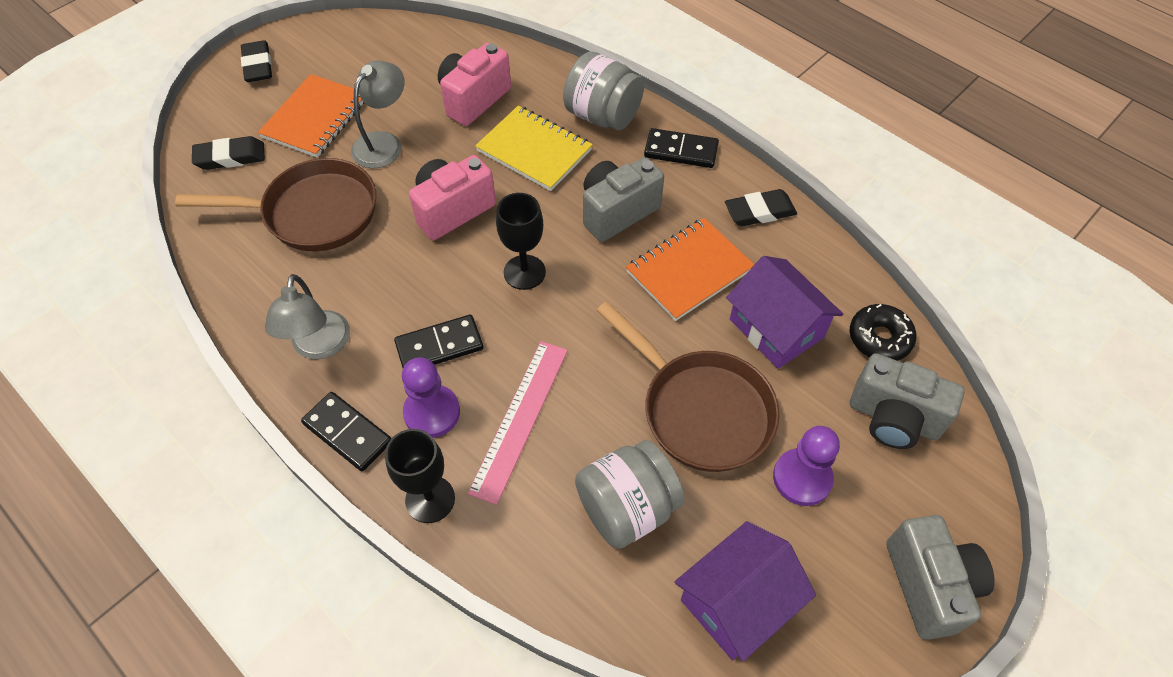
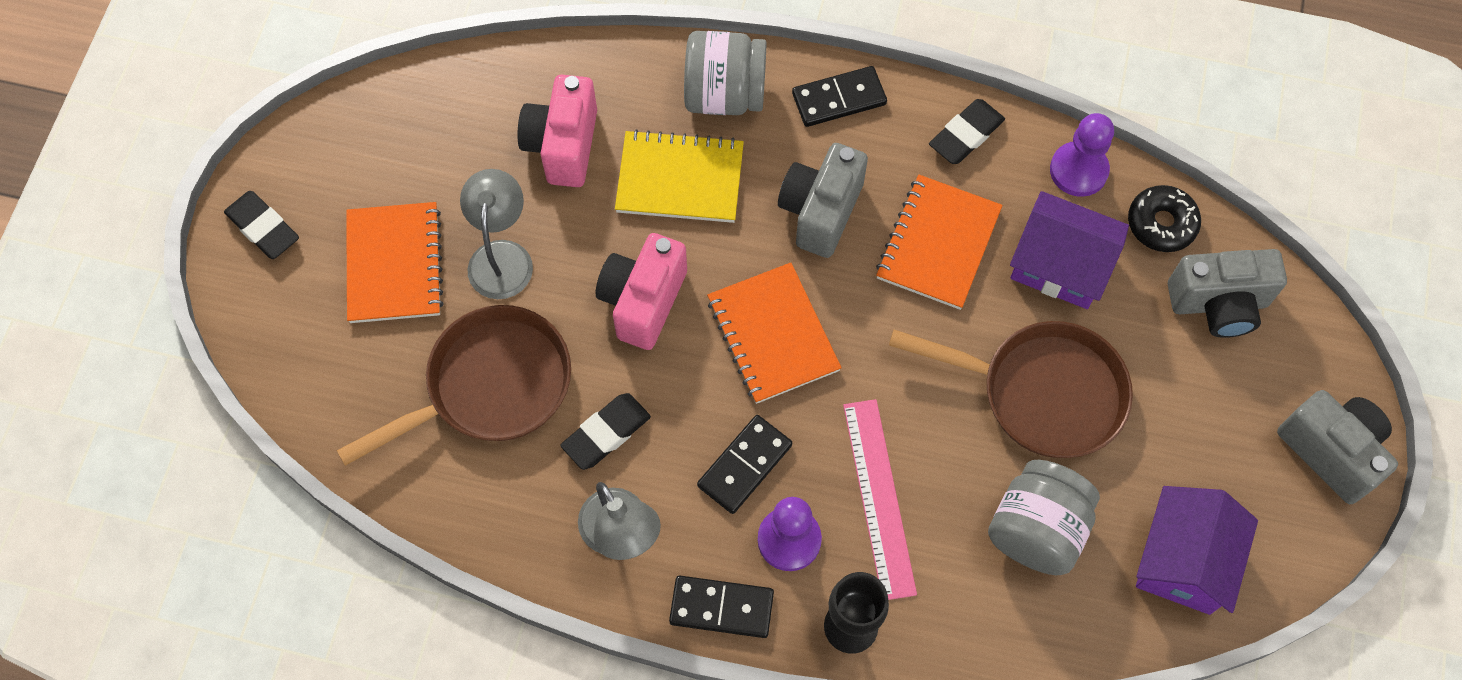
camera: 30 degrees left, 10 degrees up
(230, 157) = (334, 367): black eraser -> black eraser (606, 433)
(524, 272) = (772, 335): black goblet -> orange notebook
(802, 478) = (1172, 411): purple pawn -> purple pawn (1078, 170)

--

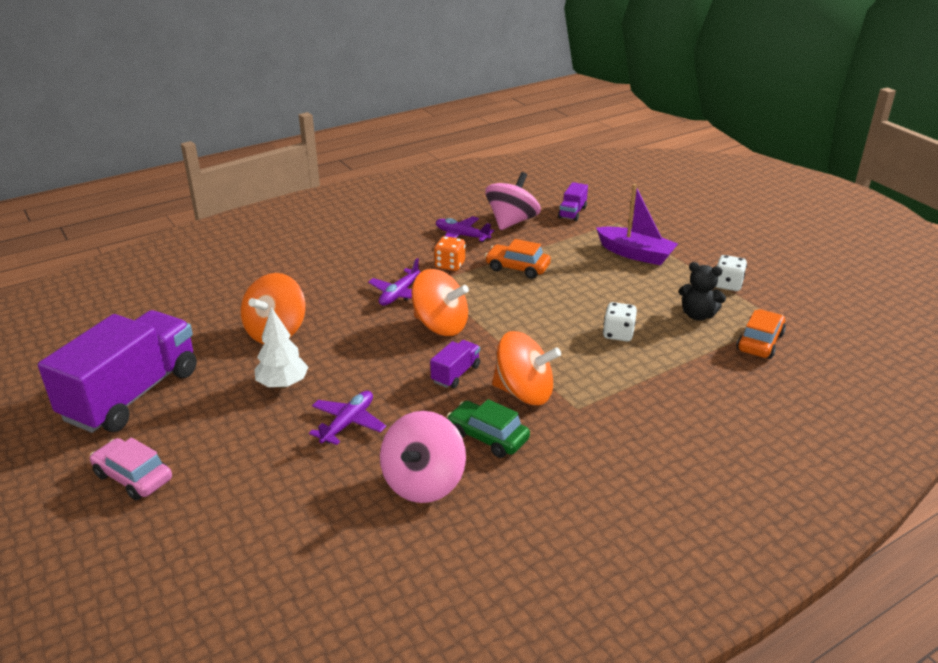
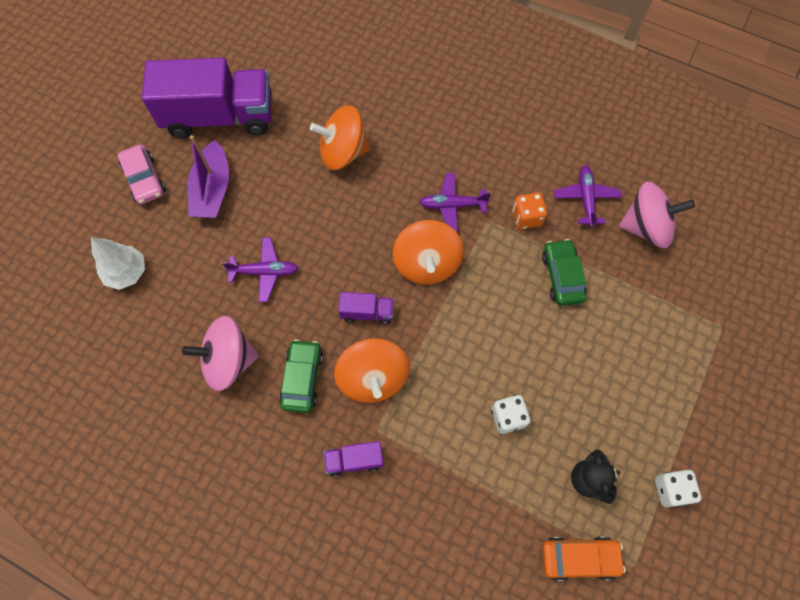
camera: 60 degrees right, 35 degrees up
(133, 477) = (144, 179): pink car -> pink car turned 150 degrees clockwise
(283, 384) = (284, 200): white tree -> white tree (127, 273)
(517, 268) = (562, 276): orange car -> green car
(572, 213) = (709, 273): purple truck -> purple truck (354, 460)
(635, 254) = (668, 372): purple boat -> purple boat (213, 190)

--

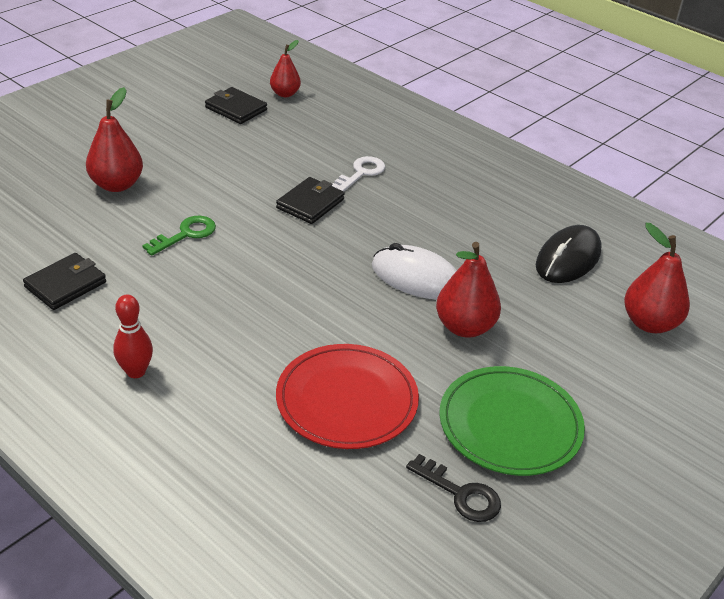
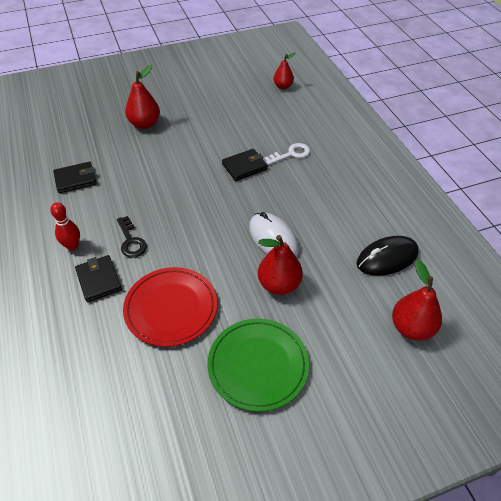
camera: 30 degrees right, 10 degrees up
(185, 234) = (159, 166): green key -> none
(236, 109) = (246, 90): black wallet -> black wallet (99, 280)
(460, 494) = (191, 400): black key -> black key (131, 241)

ASSIGNED TASK
Would you copy every line of the entries that includes the word "camera"?

TASK RESPONSE
camera: 30 degrees left, 10 degrees up
camera: 60 degrees right, 35 degrees up
camera: 30 degrees right, 10 degrees up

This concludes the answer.